• _Task instructions_
For this exercise, return only the lines in the records below from the one holding "none -> red brick A3:A8 level 1" through the one holding "none -> lime round brick M9 level 1", including both, exactly as they appear and without pictures.

(Before-and-after object lists)

****************************************

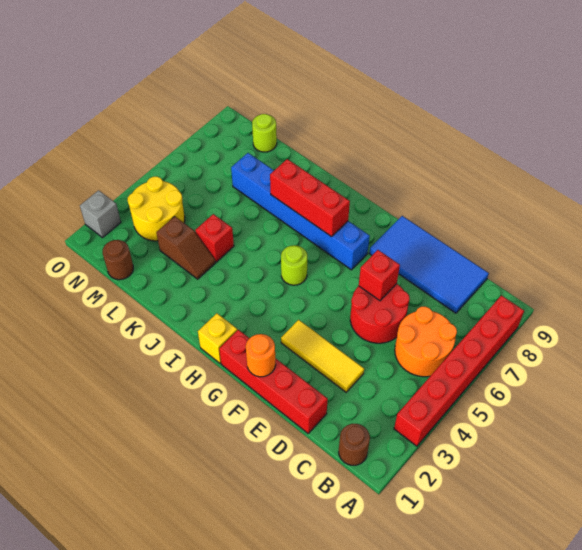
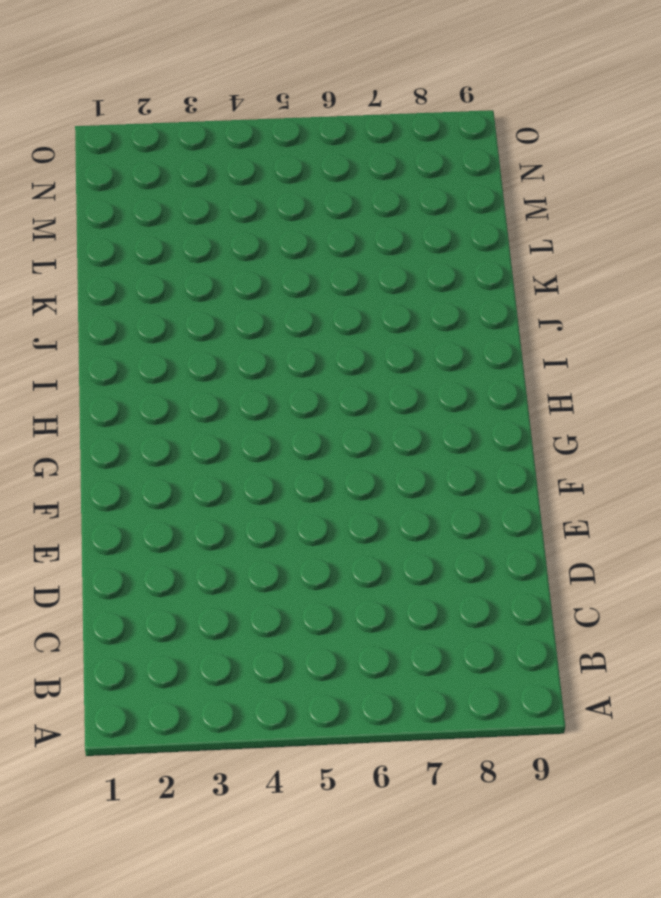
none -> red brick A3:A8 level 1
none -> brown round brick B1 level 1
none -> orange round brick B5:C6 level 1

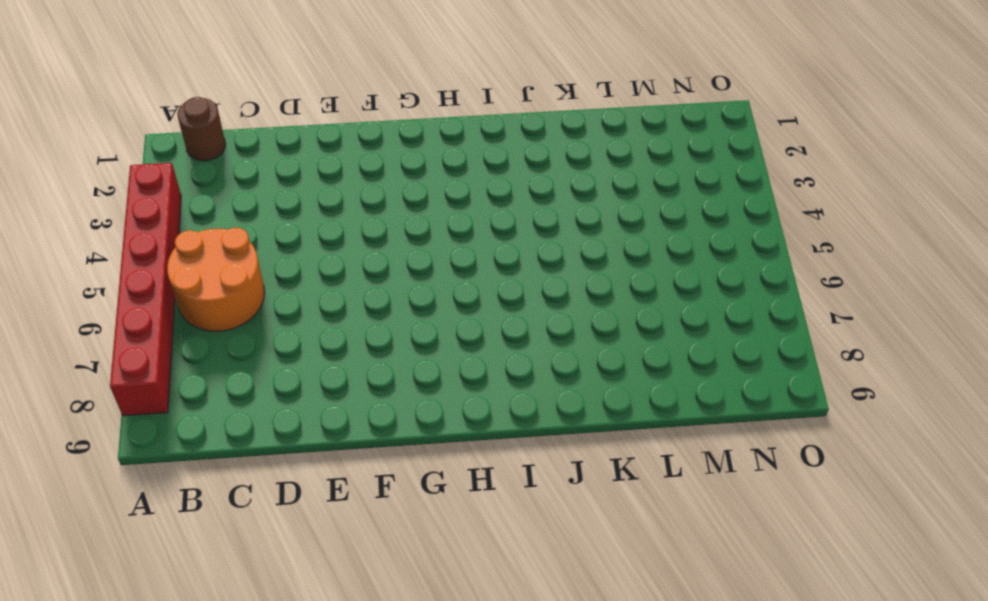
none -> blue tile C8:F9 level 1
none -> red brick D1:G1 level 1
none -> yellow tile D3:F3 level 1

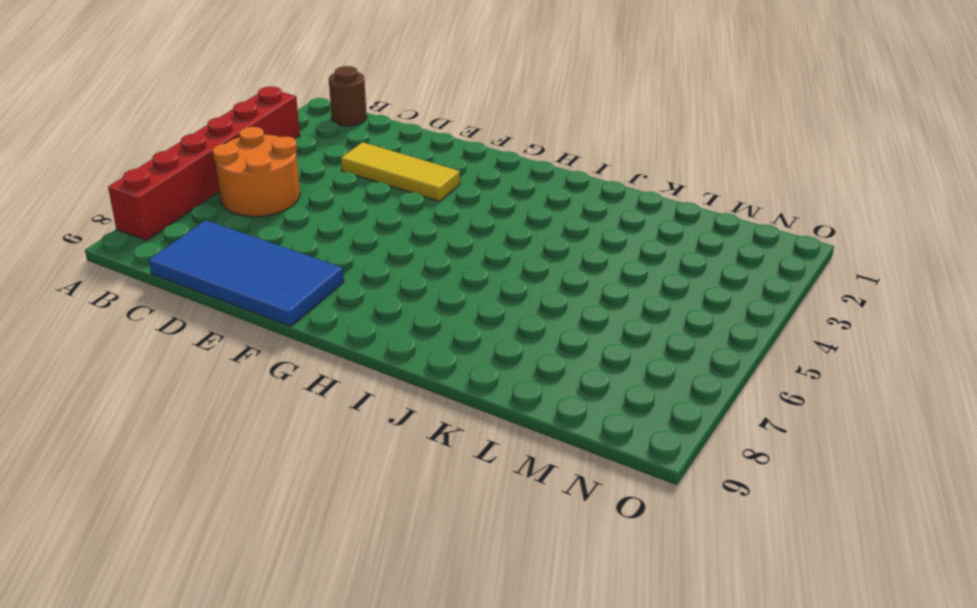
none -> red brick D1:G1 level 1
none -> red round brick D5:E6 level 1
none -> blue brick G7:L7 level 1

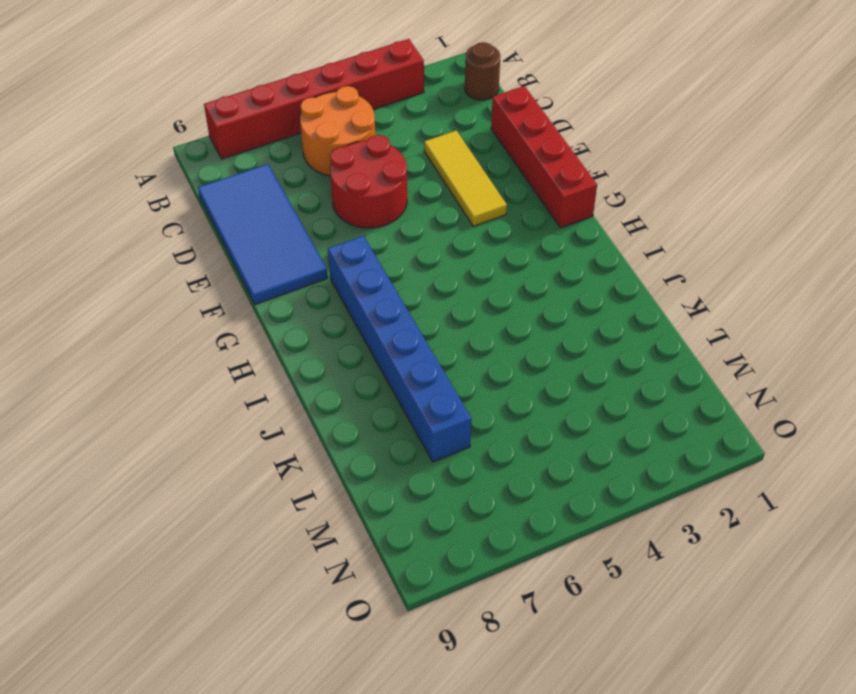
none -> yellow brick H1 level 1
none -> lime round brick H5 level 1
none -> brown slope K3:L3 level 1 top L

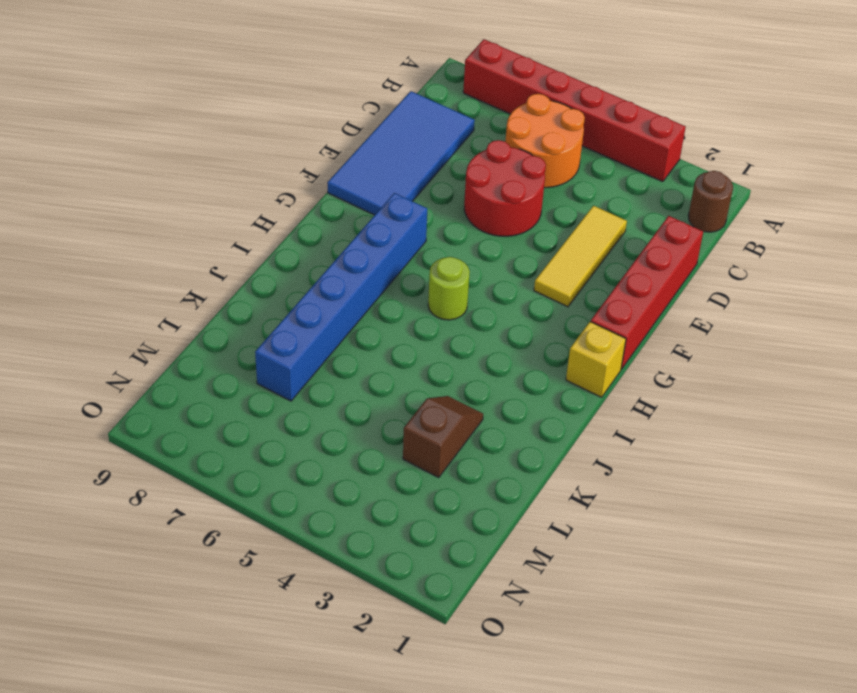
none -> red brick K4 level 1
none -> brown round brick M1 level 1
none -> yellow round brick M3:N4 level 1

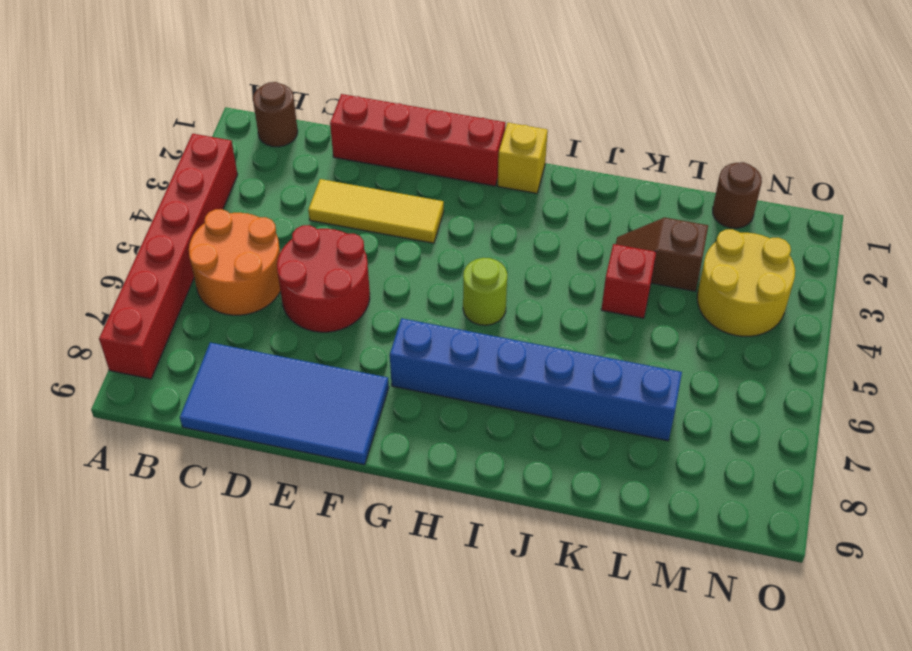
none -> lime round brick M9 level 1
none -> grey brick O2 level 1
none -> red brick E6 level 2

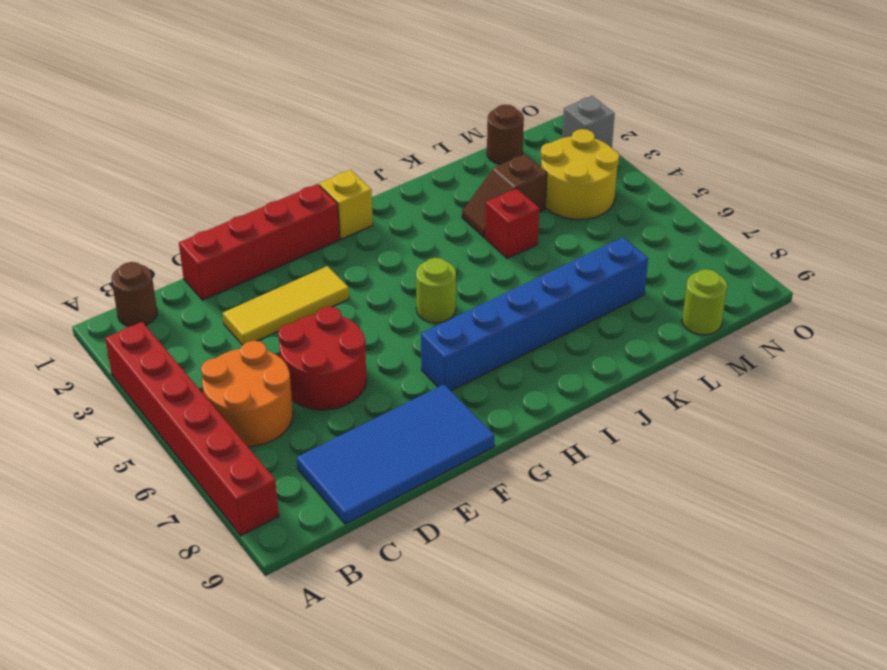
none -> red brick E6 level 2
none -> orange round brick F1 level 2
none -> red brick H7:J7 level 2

****************************************

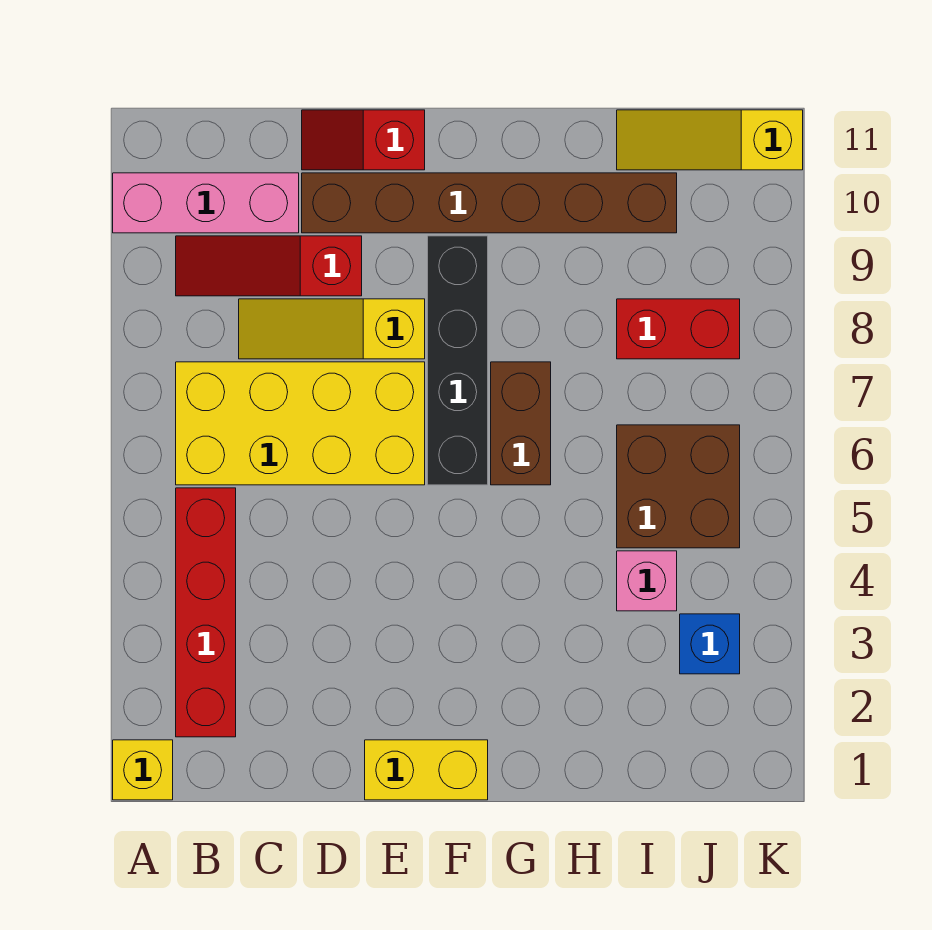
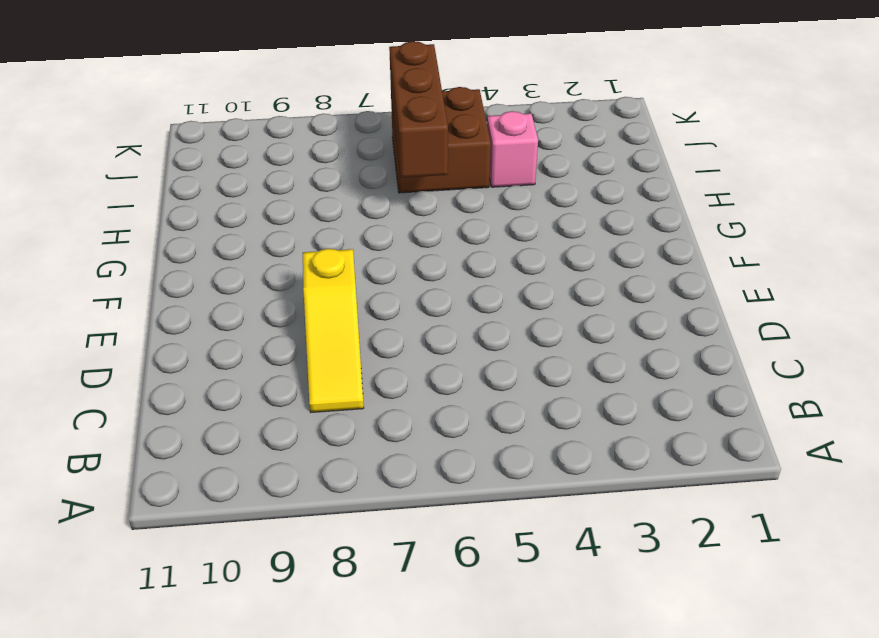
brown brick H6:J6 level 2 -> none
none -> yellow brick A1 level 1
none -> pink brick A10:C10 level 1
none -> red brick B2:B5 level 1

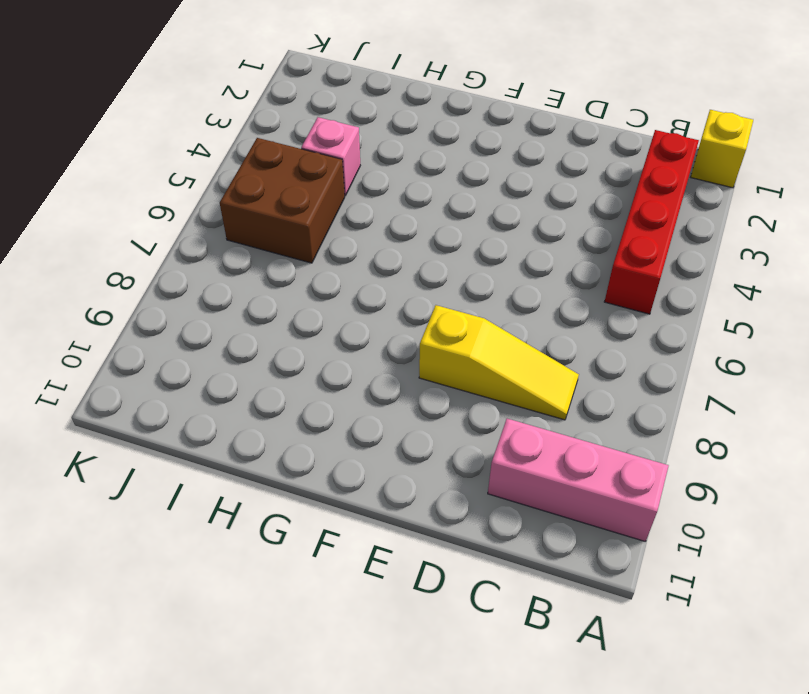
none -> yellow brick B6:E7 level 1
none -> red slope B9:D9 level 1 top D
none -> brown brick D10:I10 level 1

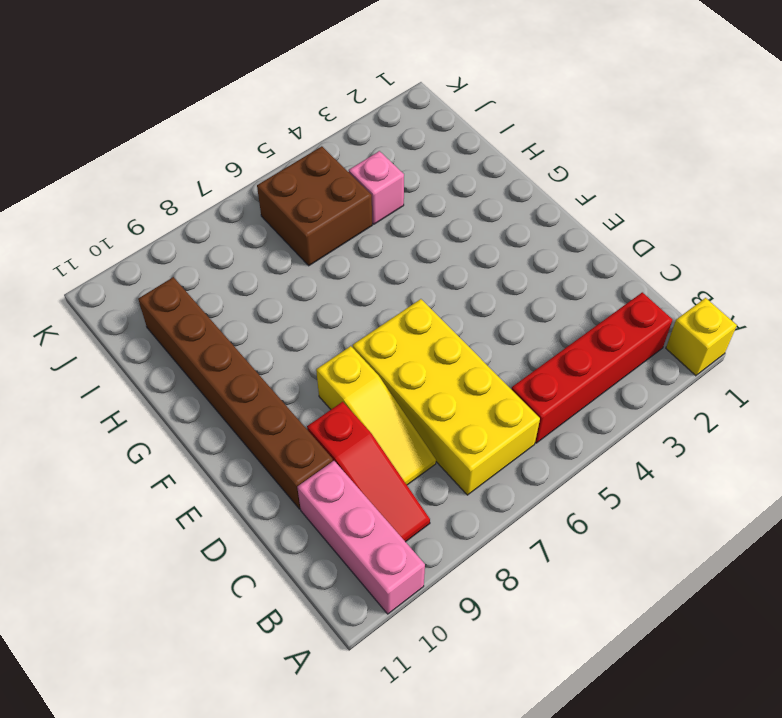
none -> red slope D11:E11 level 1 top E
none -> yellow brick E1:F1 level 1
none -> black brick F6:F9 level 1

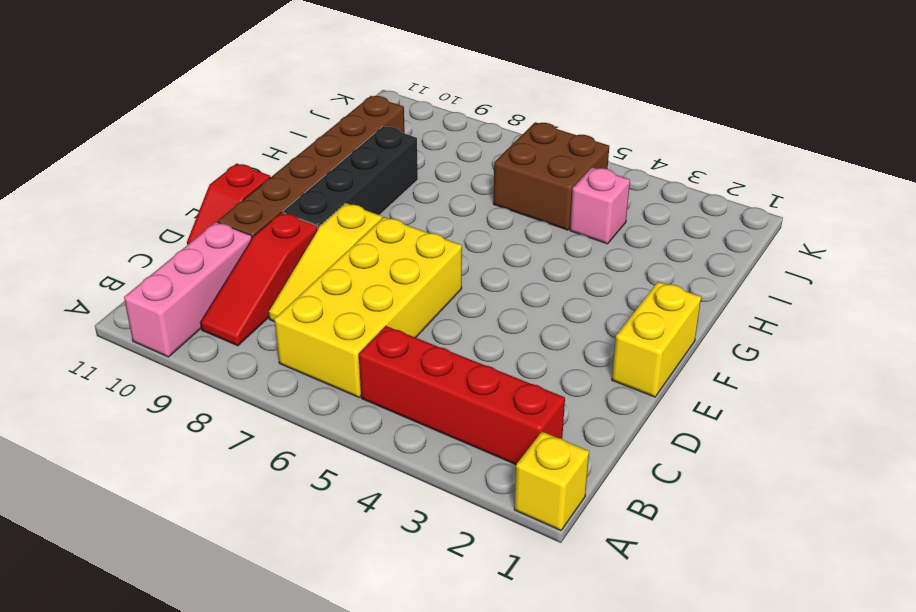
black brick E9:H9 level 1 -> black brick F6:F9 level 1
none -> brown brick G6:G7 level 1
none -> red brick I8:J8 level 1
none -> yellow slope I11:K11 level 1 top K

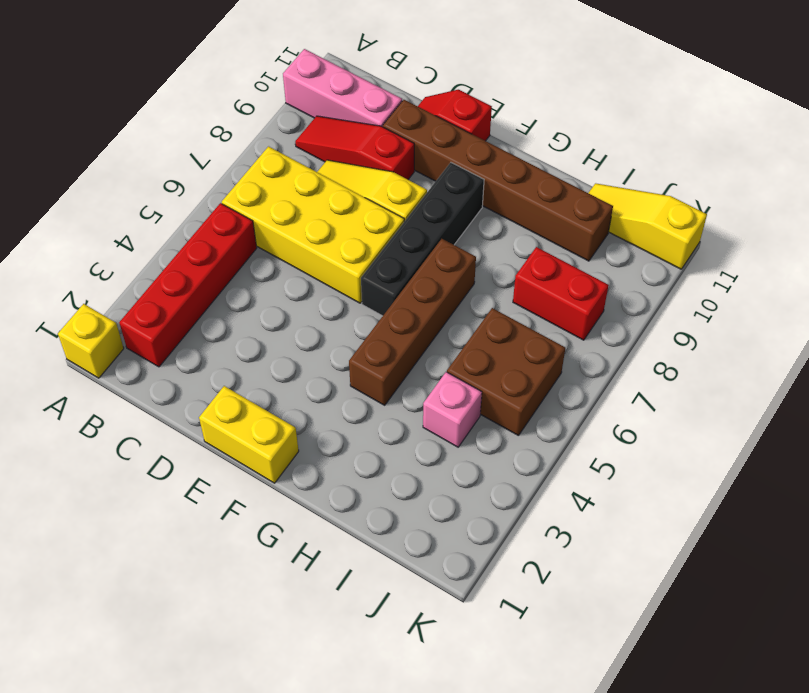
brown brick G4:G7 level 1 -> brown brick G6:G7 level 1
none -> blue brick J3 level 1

****************************************

• _Exercise solution_
none -> red brick A3:A8 level 1
none -> brown round brick B1 level 1
none -> orange round brick B5:C6 level 1

none -> blue tile C8:F9 level 1
none -> red brick D1:G1 level 1
none -> yellow tile D3:F3 level 1

none -> red brick D1:G1 level 1
none -> red round brick D5:E6 level 1
none -> blue brick G7:L7 level 1

none -> yellow brick H1 level 1
none -> lime round brick H5 level 1
none -> brown slope K3:L3 level 1 top L

none -> red brick K4 level 1
none -> brown round brick M1 level 1
none -> yellow round brick M3:N4 level 1

none -> lime round brick M9 level 1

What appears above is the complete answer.